Given entries:
########
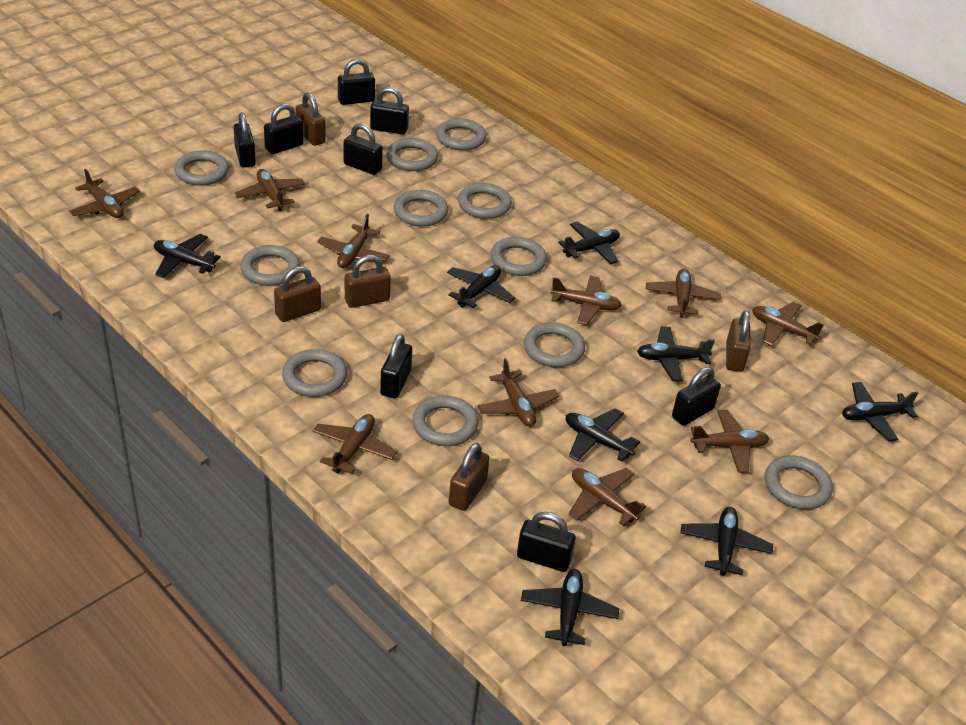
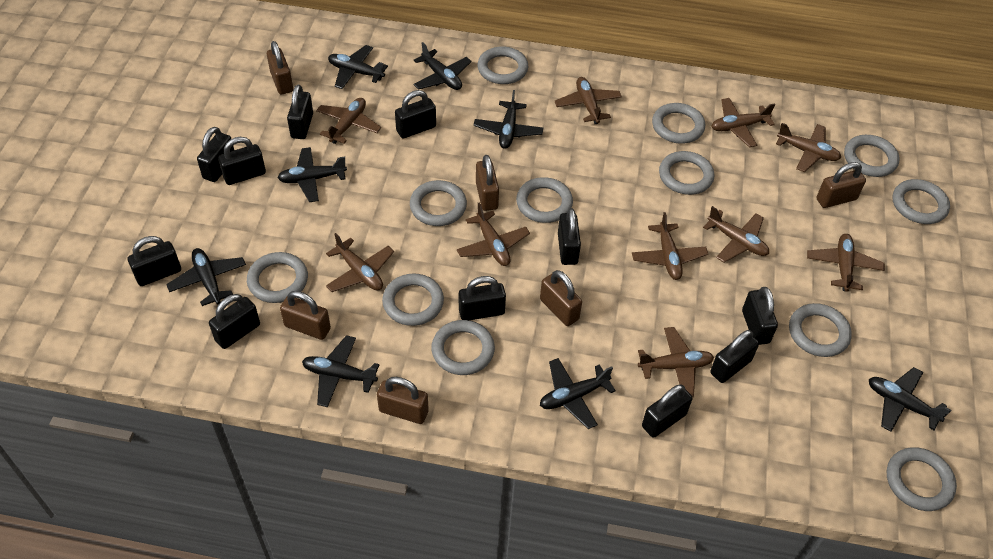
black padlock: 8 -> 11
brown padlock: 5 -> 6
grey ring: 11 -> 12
########
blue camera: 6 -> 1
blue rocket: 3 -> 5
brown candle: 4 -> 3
########
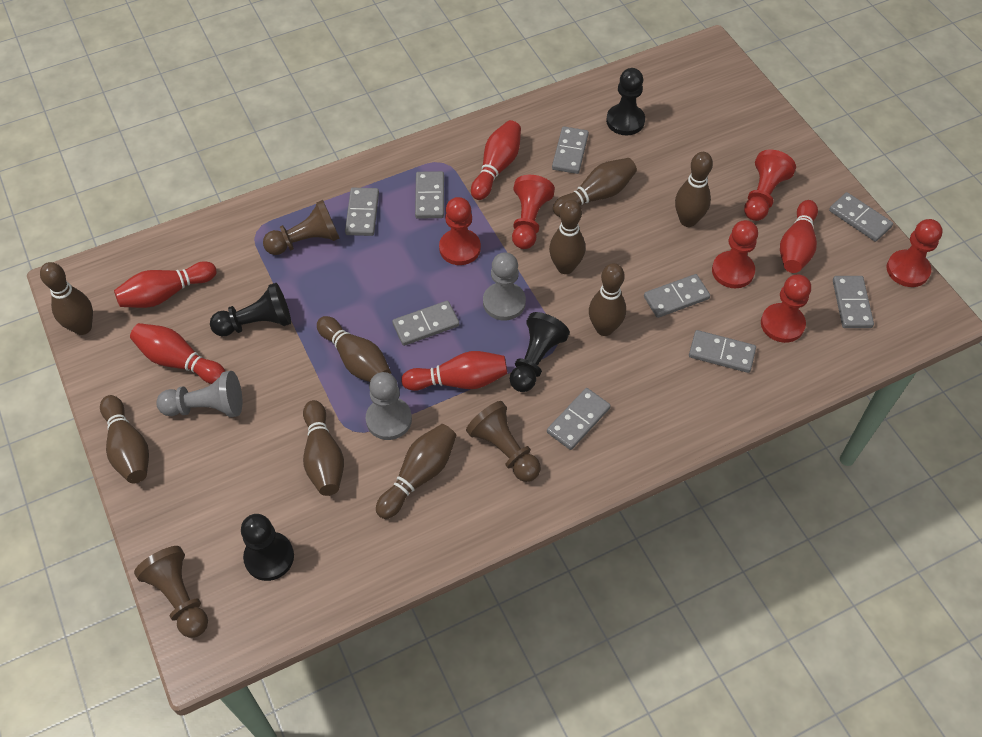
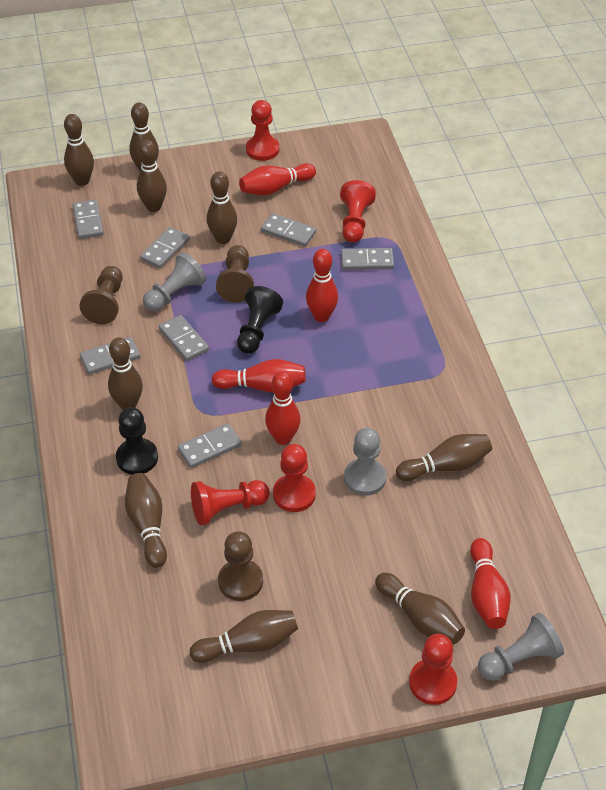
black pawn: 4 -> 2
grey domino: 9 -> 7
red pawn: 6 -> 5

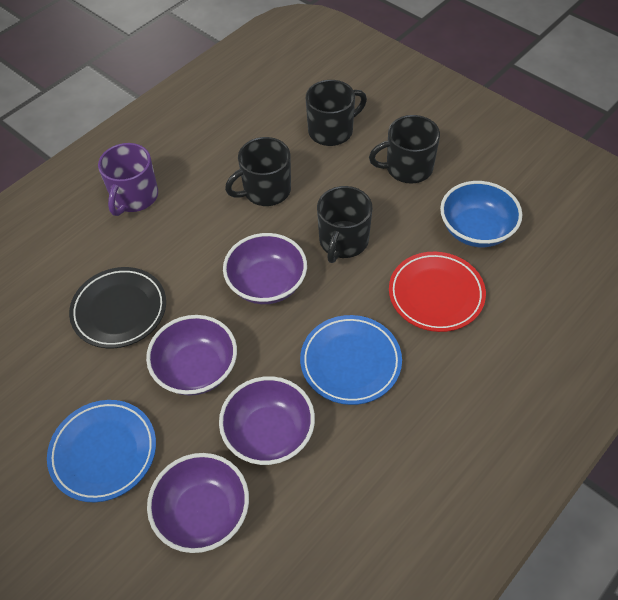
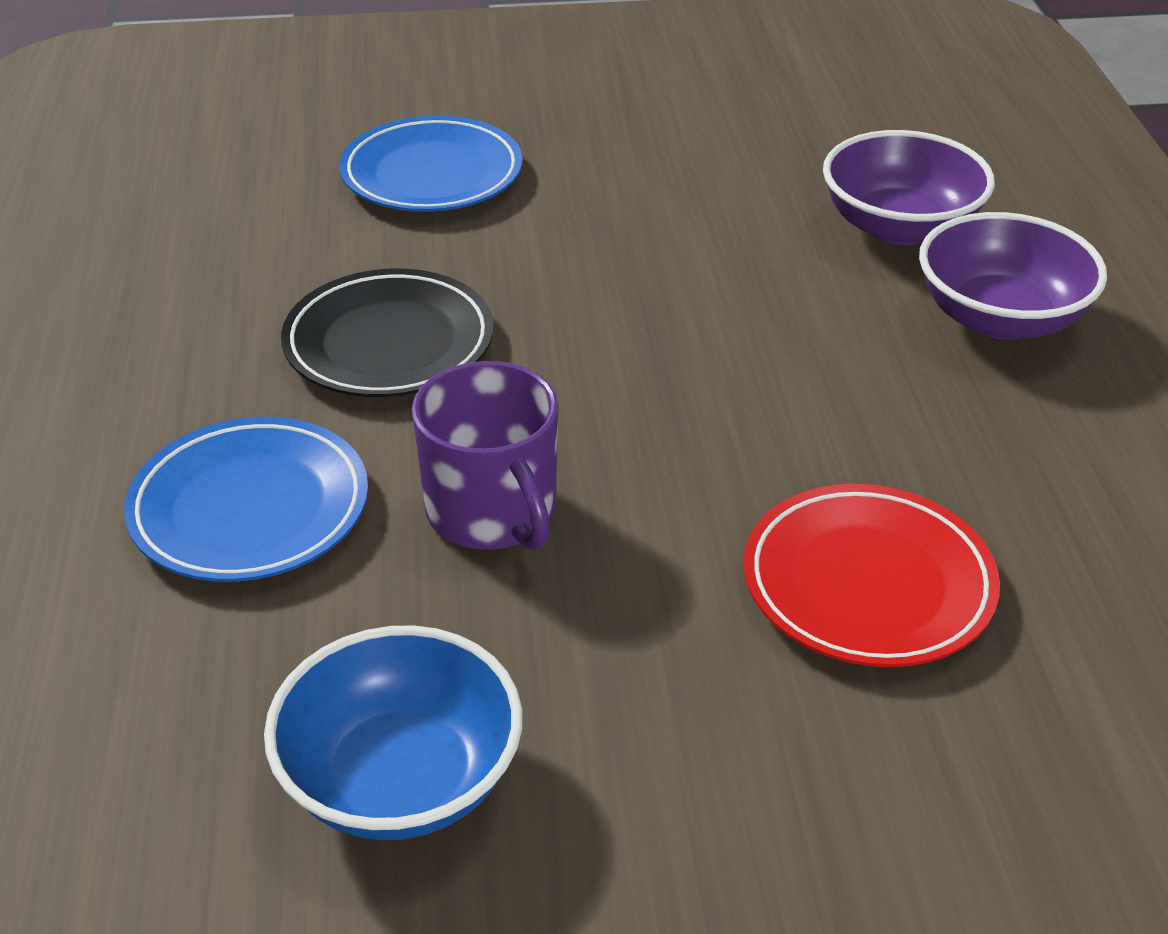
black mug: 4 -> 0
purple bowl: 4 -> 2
########
Problem requirements:
Your task for the entries above: copy exactly the span starting with the line with "black padlock: 8 -> 11" and going on through the line with "grey ring: 11 -> 12", both lines included, and nothing else.

Written response:
black padlock: 8 -> 11
brown padlock: 5 -> 6
grey ring: 11 -> 12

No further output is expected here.